● **Data excerpts**:
%%
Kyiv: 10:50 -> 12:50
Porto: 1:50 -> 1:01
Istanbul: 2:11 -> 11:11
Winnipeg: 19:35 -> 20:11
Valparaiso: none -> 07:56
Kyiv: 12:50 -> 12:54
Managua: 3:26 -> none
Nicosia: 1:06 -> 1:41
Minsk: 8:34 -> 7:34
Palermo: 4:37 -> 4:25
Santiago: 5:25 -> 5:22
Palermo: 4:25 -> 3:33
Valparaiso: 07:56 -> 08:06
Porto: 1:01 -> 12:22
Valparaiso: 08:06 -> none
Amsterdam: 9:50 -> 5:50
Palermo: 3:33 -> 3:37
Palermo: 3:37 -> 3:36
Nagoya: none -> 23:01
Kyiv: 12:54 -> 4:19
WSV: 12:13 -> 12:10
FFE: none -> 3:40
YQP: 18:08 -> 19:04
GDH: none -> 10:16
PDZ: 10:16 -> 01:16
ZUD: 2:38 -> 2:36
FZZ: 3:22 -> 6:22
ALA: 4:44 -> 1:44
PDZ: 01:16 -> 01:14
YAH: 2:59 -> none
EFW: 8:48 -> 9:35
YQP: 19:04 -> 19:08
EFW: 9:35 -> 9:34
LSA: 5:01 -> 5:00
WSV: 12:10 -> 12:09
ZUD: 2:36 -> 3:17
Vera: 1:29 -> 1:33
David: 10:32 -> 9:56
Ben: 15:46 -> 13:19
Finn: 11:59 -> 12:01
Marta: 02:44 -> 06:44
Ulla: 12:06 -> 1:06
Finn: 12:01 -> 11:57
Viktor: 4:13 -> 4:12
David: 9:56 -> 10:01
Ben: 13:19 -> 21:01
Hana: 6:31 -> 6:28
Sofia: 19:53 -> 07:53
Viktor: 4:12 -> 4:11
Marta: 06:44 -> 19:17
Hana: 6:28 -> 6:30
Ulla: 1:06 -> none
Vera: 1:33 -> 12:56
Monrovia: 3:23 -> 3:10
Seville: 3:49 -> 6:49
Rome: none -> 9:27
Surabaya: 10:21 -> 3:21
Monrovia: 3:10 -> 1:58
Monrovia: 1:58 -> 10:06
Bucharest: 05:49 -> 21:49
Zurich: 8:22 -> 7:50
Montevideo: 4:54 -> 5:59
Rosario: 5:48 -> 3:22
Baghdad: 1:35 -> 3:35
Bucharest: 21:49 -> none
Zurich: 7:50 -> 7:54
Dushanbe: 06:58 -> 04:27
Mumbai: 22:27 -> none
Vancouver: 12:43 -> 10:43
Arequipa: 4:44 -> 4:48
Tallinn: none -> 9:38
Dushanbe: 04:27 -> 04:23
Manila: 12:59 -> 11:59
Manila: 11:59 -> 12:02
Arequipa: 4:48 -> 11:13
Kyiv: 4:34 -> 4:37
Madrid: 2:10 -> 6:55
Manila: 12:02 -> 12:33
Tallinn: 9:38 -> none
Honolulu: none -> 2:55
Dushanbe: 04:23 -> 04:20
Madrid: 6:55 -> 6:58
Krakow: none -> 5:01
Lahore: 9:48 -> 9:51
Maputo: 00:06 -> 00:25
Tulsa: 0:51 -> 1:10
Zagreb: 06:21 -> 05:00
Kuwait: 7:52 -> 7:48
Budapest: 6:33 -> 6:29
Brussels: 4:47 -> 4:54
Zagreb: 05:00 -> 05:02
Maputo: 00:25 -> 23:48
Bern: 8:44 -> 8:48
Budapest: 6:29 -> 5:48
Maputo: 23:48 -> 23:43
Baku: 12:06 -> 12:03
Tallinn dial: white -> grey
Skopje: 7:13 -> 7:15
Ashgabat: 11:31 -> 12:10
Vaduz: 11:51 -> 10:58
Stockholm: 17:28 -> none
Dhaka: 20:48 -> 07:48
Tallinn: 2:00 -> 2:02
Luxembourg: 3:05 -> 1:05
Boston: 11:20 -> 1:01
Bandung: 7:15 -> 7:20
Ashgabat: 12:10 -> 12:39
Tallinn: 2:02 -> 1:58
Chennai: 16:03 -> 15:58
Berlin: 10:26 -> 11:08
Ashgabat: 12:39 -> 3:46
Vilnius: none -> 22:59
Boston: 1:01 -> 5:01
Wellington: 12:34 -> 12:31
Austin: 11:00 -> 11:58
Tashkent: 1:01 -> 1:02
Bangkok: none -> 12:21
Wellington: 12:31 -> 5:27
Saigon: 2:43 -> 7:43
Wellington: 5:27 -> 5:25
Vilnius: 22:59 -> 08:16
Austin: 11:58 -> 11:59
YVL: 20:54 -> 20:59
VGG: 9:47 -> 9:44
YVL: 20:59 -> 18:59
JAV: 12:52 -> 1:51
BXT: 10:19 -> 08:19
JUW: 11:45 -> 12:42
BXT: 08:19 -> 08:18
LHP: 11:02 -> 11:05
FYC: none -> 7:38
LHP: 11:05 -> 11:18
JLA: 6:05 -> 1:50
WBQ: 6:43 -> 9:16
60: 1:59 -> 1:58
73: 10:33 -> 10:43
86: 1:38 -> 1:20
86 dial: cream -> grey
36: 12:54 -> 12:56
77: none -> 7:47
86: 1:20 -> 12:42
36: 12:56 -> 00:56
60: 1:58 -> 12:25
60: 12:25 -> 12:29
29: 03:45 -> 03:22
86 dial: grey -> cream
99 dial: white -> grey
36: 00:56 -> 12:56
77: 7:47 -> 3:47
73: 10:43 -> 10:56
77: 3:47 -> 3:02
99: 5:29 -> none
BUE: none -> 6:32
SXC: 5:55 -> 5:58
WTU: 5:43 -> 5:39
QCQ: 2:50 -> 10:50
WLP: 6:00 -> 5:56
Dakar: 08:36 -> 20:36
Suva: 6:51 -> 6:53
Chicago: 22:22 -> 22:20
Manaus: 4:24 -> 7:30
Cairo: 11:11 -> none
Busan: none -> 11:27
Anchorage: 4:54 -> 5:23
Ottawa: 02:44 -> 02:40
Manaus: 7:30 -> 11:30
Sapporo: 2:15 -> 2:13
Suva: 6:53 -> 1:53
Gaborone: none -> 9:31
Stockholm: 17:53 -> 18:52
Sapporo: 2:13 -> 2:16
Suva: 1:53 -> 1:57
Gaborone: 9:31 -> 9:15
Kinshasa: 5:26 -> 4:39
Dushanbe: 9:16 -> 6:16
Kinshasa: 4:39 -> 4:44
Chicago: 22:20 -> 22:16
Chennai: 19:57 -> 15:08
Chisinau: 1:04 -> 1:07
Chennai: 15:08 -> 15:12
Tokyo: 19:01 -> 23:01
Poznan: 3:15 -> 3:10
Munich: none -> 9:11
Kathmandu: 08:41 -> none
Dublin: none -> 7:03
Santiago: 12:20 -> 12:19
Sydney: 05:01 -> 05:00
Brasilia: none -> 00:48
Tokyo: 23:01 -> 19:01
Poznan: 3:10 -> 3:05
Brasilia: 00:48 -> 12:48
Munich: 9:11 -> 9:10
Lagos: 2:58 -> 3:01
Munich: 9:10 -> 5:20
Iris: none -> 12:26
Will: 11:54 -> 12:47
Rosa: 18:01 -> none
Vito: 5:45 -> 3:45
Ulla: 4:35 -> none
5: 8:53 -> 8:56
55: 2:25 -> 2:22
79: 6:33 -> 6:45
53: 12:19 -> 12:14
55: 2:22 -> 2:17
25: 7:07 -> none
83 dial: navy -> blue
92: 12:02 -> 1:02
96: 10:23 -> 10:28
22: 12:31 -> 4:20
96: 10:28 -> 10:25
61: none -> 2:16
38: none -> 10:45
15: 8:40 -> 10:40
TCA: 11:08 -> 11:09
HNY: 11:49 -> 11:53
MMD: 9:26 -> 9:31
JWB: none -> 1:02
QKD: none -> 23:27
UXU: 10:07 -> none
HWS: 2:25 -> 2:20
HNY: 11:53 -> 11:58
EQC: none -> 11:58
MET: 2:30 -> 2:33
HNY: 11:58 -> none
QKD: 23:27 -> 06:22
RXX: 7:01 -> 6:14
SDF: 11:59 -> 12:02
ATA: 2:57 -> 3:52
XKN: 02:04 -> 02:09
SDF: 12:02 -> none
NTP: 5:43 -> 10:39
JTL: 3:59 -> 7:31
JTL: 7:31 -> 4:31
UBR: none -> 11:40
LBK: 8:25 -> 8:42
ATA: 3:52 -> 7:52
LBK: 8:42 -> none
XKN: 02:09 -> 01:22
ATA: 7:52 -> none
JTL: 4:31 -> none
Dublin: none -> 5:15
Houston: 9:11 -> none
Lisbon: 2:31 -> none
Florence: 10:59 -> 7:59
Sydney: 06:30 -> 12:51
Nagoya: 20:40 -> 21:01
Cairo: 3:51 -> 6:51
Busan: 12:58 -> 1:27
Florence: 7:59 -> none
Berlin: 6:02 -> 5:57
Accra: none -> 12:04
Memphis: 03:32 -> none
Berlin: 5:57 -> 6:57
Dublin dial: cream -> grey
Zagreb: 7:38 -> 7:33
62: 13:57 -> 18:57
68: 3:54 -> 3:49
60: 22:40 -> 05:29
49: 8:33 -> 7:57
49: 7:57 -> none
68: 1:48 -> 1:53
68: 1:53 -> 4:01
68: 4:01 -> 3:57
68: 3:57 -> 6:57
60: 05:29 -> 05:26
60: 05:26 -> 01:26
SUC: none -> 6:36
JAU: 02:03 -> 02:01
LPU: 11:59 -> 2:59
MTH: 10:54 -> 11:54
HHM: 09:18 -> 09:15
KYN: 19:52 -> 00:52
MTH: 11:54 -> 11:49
%%
● **Given instruction**:
Can you reproduce the rows from the first one up to and including the line with "Santiago: 5:25 -> 5:22", replacing "Porto" with "Oporto" and leaving everything else unchanged?

● **Result of the task**:
Kyiv: 10:50 -> 12:50
Oporto: 1:50 -> 1:01
Istanbul: 2:11 -> 11:11
Winnipeg: 19:35 -> 20:11
Valparaiso: none -> 07:56
Kyiv: 12:50 -> 12:54
Managua: 3:26 -> none
Nicosia: 1:06 -> 1:41
Minsk: 8:34 -> 7:34
Palermo: 4:37 -> 4:25
Santiago: 5:25 -> 5:22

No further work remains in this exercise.